[EXERCISE BRIEF]:
For every line in the material, output its text exactly and exclude any image it holds.

[DATA SHOWN]:
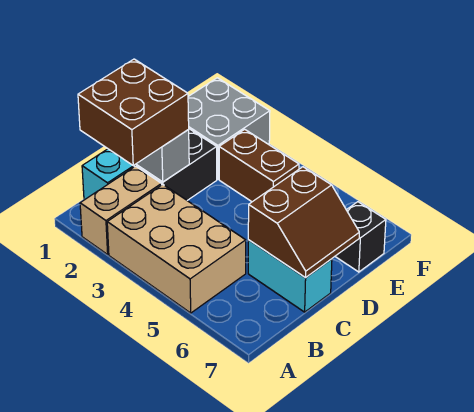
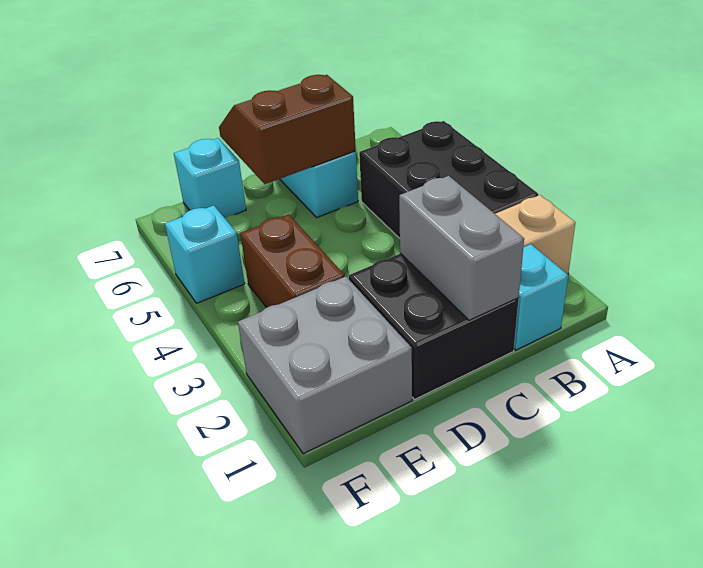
tan brick A3:B5 level 1 -> black brick A3:B5 level 1
brown brick B1:C2 level 3 -> none
black brick E7 level 1 -> cyan brick E7 level 1
none -> cyan brick F5 level 1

[YOUR SOLUTION]:
tan brick A3:B5 level 1 -> black brick A3:B5 level 1
brown brick B1:C2 level 3 -> none
black brick E7 level 1 -> cyan brick E7 level 1
none -> cyan brick F5 level 1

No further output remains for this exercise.